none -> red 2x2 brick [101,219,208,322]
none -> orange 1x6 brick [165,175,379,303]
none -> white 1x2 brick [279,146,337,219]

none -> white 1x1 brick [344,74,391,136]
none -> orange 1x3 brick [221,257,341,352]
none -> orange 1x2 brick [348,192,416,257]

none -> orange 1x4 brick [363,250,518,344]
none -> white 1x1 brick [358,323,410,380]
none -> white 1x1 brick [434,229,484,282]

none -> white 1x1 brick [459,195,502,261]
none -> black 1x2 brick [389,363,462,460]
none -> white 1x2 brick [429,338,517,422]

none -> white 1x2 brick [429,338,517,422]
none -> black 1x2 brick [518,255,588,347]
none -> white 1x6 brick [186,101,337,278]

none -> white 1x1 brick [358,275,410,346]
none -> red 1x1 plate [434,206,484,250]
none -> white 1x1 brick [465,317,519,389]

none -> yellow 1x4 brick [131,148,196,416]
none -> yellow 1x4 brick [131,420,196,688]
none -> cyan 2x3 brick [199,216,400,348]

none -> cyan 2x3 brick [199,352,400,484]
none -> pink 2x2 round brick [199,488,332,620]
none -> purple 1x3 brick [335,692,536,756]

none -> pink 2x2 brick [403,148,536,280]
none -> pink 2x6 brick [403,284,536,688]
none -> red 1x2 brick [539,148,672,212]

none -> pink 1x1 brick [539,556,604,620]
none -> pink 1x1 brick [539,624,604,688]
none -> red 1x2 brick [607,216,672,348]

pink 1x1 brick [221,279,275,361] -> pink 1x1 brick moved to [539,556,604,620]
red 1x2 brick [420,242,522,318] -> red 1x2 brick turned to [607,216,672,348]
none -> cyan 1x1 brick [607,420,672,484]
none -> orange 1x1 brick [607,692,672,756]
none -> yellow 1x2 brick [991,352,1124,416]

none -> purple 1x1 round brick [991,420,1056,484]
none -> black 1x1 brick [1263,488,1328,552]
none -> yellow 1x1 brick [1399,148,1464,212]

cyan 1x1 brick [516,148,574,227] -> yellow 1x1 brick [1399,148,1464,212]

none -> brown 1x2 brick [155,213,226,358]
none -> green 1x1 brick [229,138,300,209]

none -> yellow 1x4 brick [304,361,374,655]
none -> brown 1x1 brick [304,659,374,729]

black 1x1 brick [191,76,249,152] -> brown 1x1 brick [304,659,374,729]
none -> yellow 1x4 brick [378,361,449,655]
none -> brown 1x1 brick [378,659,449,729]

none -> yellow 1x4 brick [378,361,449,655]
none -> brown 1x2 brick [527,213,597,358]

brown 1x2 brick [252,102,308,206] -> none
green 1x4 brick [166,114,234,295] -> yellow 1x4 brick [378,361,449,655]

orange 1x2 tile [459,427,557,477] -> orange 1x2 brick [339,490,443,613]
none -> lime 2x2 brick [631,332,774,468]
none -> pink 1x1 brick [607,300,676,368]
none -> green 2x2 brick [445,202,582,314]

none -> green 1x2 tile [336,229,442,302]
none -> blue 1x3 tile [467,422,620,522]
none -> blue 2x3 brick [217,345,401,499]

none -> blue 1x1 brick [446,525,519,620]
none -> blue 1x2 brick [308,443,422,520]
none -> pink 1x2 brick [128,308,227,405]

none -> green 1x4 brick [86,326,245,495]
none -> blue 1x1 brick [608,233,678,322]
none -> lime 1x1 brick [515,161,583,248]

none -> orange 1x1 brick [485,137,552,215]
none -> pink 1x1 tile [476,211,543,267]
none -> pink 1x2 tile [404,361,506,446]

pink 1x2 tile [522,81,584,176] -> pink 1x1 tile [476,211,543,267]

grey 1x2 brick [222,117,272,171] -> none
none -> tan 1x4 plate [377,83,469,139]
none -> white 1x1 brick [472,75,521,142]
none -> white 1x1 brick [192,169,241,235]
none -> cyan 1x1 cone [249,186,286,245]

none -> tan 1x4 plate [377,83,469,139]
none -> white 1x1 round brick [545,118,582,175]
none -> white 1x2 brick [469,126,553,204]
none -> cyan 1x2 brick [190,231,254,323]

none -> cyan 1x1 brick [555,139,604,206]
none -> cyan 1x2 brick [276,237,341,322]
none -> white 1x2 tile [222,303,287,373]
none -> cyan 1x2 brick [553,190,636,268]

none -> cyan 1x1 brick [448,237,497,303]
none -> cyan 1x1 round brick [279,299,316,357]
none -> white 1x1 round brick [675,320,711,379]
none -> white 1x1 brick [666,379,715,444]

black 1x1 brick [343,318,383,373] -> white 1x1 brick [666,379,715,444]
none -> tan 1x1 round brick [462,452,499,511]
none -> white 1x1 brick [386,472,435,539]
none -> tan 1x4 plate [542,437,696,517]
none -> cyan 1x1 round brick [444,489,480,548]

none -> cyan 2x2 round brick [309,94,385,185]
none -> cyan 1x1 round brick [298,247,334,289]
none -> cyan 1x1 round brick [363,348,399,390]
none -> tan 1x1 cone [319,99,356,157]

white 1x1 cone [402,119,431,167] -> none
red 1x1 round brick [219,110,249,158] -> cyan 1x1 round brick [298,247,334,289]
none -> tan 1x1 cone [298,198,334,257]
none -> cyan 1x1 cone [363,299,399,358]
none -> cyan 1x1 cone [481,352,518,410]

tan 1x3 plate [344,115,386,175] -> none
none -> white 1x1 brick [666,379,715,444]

Exercise details - Out of the data above, transcribe exactly and only the lines starting with the line that has "none -> brown 1x2 brick [155,213,226,358]" and going on through the line that has "none -> cyan 1x1 brick [555,139,604,206]", both included.

Worked solution -
none -> brown 1x2 brick [155,213,226,358]
none -> green 1x1 brick [229,138,300,209]

none -> yellow 1x4 brick [304,361,374,655]
none -> brown 1x1 brick [304,659,374,729]

black 1x1 brick [191,76,249,152] -> brown 1x1 brick [304,659,374,729]
none -> yellow 1x4 brick [378,361,449,655]
none -> brown 1x1 brick [378,659,449,729]

none -> yellow 1x4 brick [378,361,449,655]
none -> brown 1x2 brick [527,213,597,358]

brown 1x2 brick [252,102,308,206] -> none
green 1x4 brick [166,114,234,295] -> yellow 1x4 brick [378,361,449,655]

orange 1x2 tile [459,427,557,477] -> orange 1x2 brick [339,490,443,613]
none -> lime 2x2 brick [631,332,774,468]
none -> pink 1x1 brick [607,300,676,368]
none -> green 2x2 brick [445,202,582,314]

none -> green 1x2 tile [336,229,442,302]
none -> blue 1x3 tile [467,422,620,522]
none -> blue 2x3 brick [217,345,401,499]

none -> blue 1x1 brick [446,525,519,620]
none -> blue 1x2 brick [308,443,422,520]
none -> pink 1x2 brick [128,308,227,405]

none -> green 1x4 brick [86,326,245,495]
none -> blue 1x1 brick [608,233,678,322]
none -> lime 1x1 brick [515,161,583,248]

none -> orange 1x1 brick [485,137,552,215]
none -> pink 1x1 tile [476,211,543,267]
none -> pink 1x2 tile [404,361,506,446]

pink 1x2 tile [522,81,584,176] -> pink 1x1 tile [476,211,543,267]

grey 1x2 brick [222,117,272,171] -> none
none -> tan 1x4 plate [377,83,469,139]
none -> white 1x1 brick [472,75,521,142]
none -> white 1x1 brick [192,169,241,235]
none -> cyan 1x1 cone [249,186,286,245]

none -> tan 1x4 plate [377,83,469,139]
none -> white 1x1 round brick [545,118,582,175]
none -> white 1x2 brick [469,126,553,204]
none -> cyan 1x2 brick [190,231,254,323]

none -> cyan 1x1 brick [555,139,604,206]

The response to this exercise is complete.